Image comparison data

● ● ●

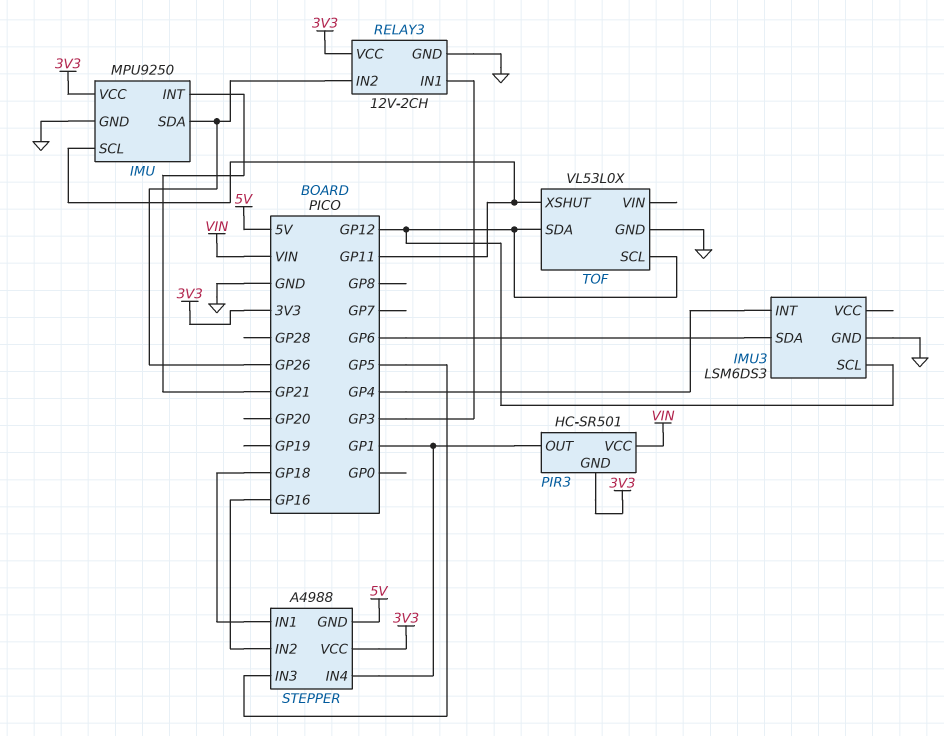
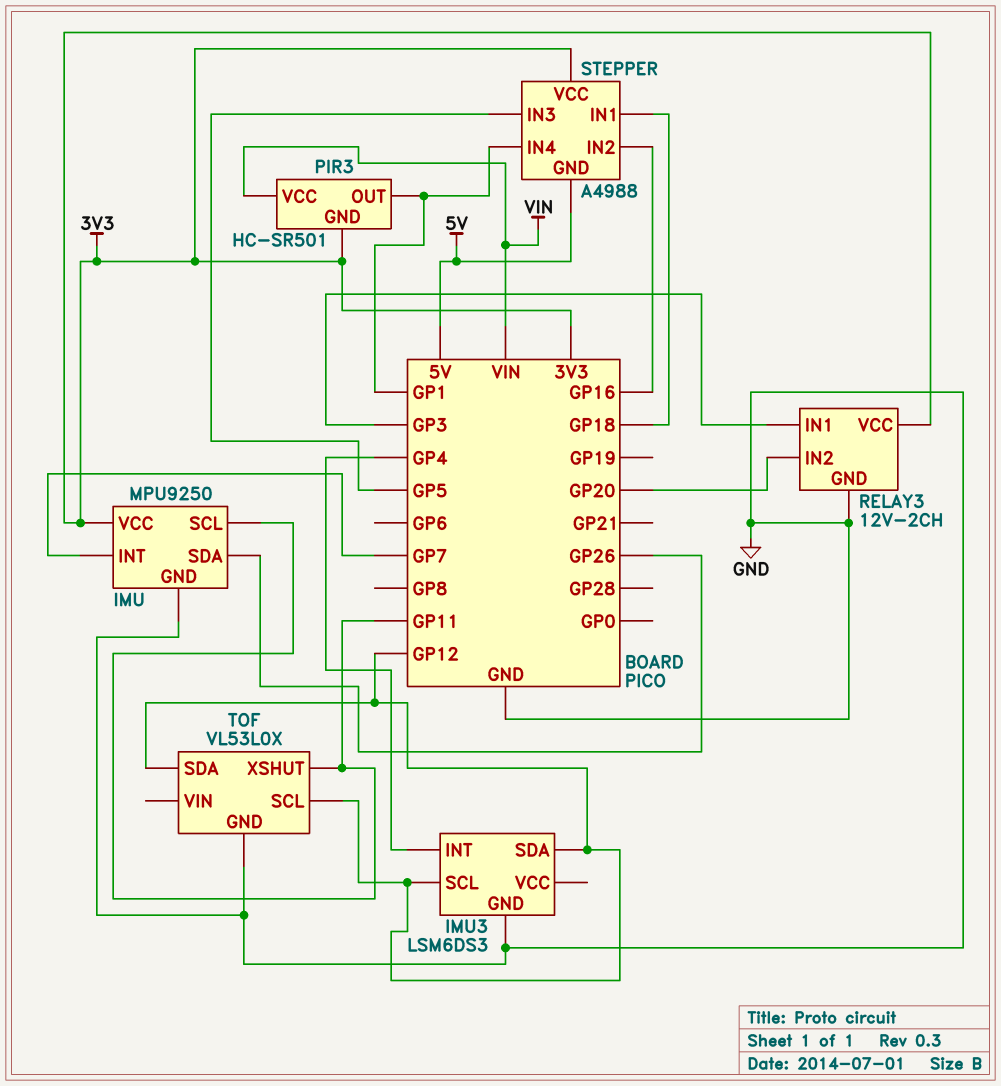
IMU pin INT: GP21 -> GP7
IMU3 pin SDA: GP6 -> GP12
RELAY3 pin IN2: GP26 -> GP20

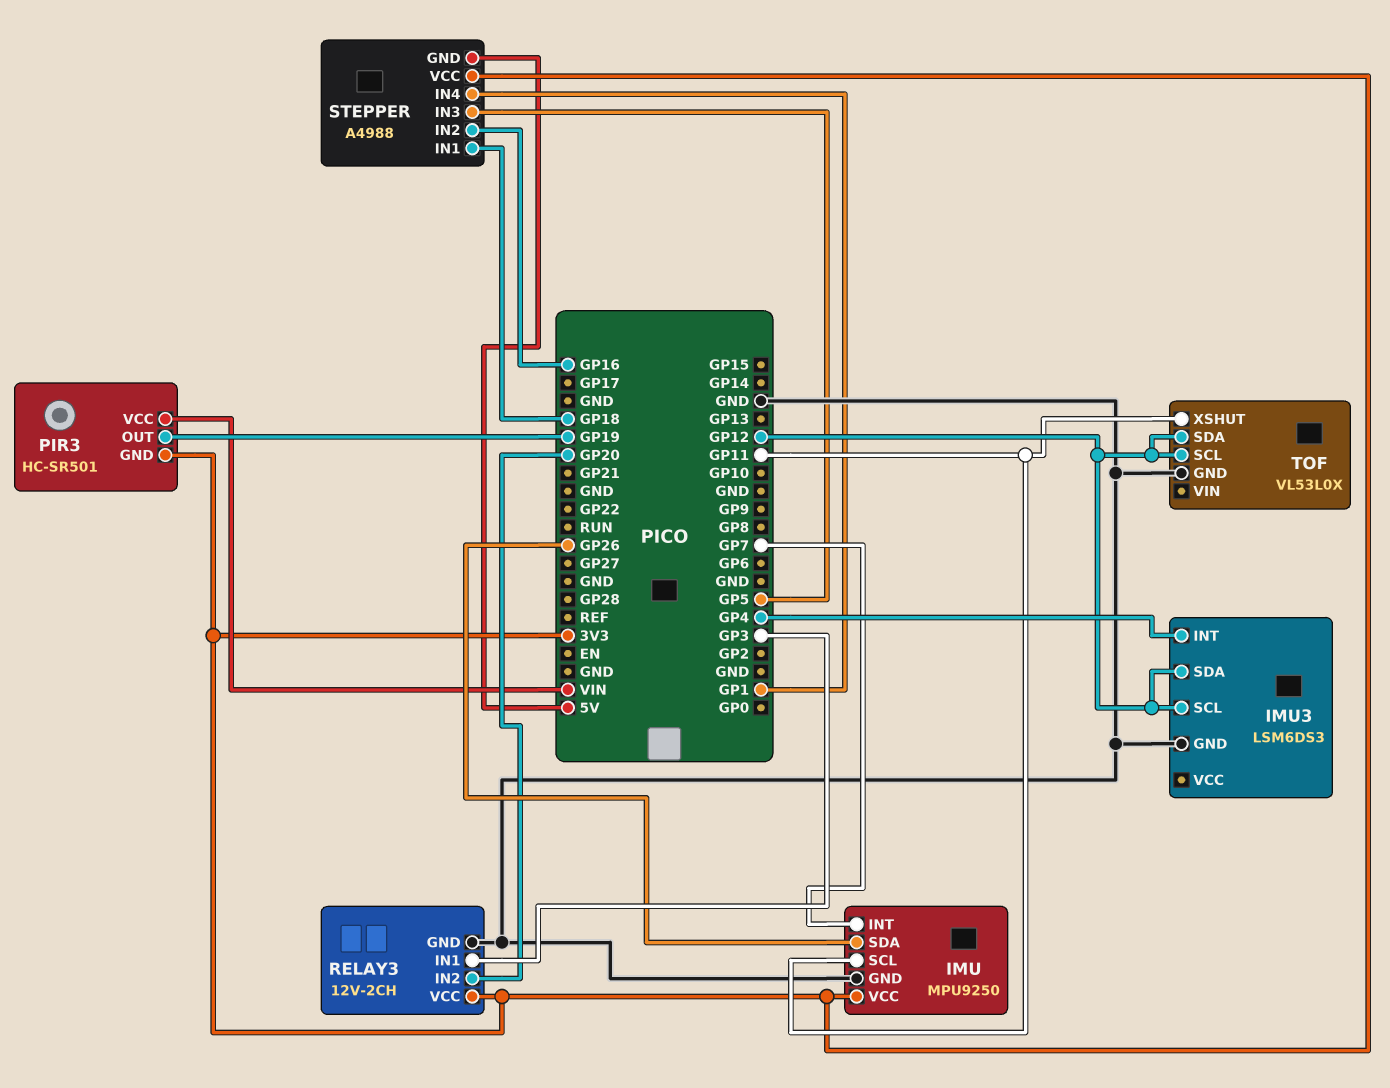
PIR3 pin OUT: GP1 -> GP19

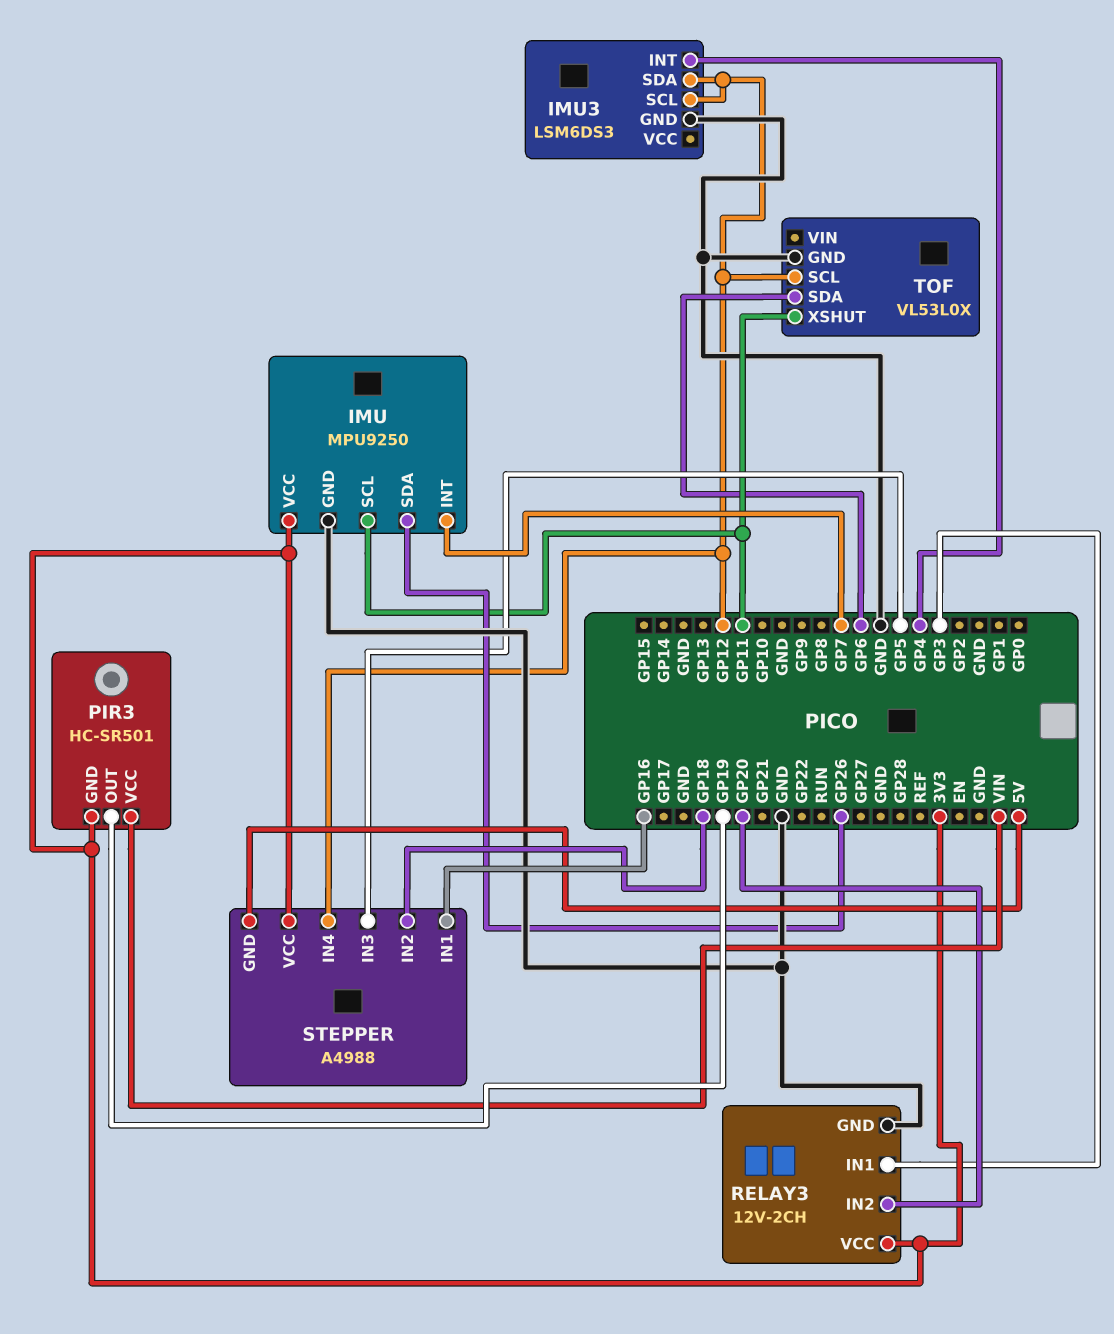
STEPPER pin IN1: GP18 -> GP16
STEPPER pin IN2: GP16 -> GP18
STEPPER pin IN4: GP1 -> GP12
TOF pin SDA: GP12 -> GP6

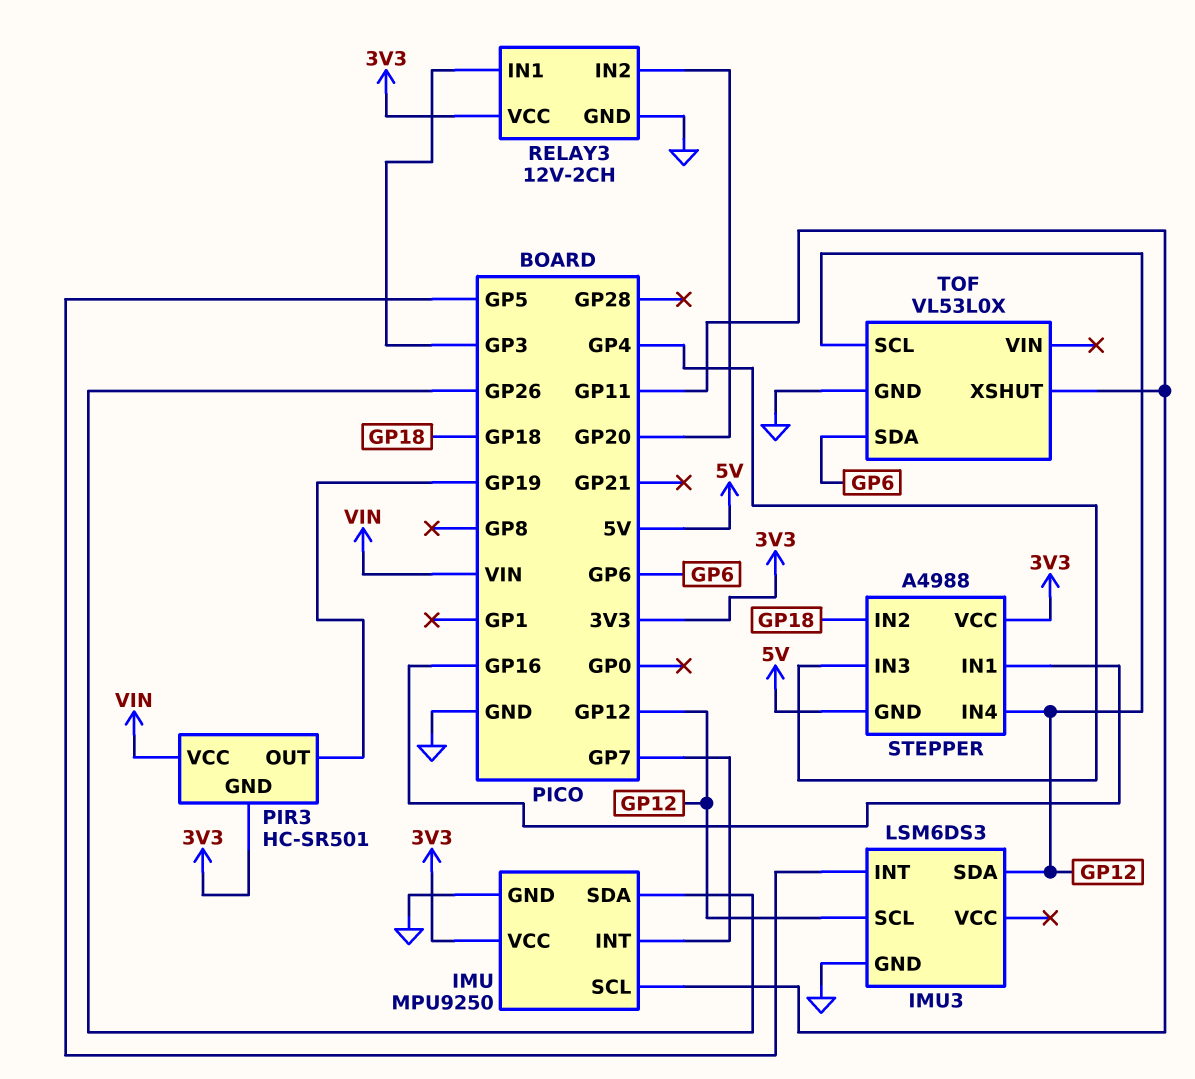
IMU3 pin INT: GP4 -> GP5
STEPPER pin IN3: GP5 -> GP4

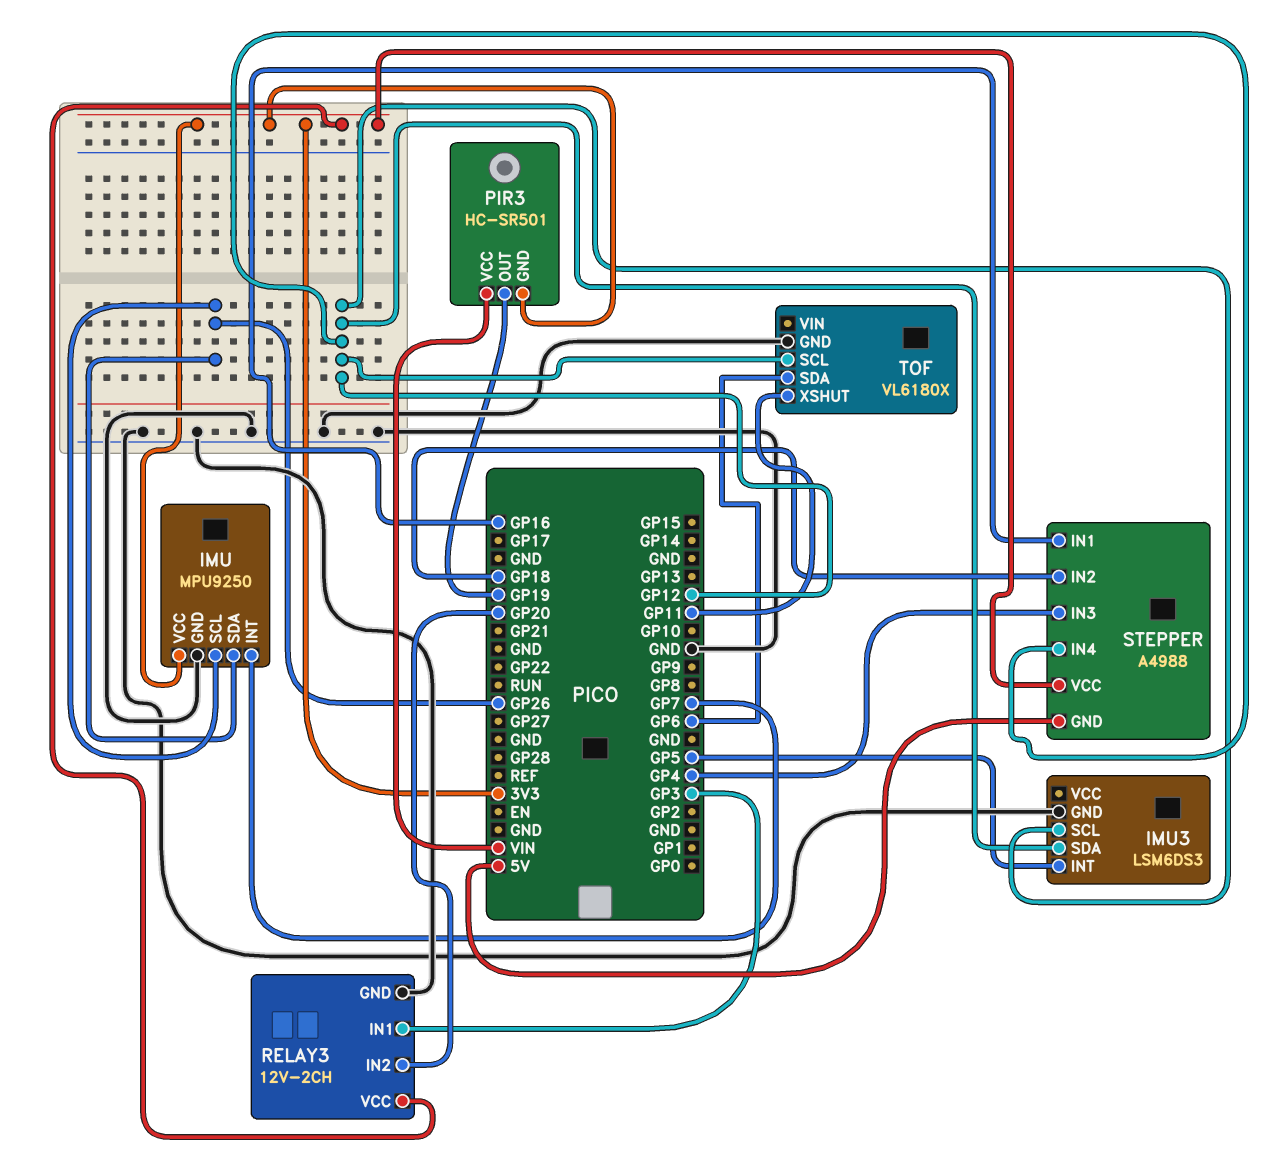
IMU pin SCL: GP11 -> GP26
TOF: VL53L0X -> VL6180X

● ● ●

■ **Exercise objective**
Your reply should hold only the records, duplicated exactly, without any image.

■ **Output below**
IMU pin INT: GP21 -> GP7
IMU3 pin SDA: GP6 -> GP12
RELAY3 pin IN2: GP26 -> GP20

PIR3 pin OUT: GP1 -> GP19

STEPPER pin IN1: GP18 -> GP16
STEPPER pin IN2: GP16 -> GP18
STEPPER pin IN4: GP1 -> GP12
TOF pin SDA: GP12 -> GP6

IMU3 pin INT: GP4 -> GP5
STEPPER pin IN3: GP5 -> GP4

IMU pin SCL: GP11 -> GP26
TOF: VL53L0X -> VL6180X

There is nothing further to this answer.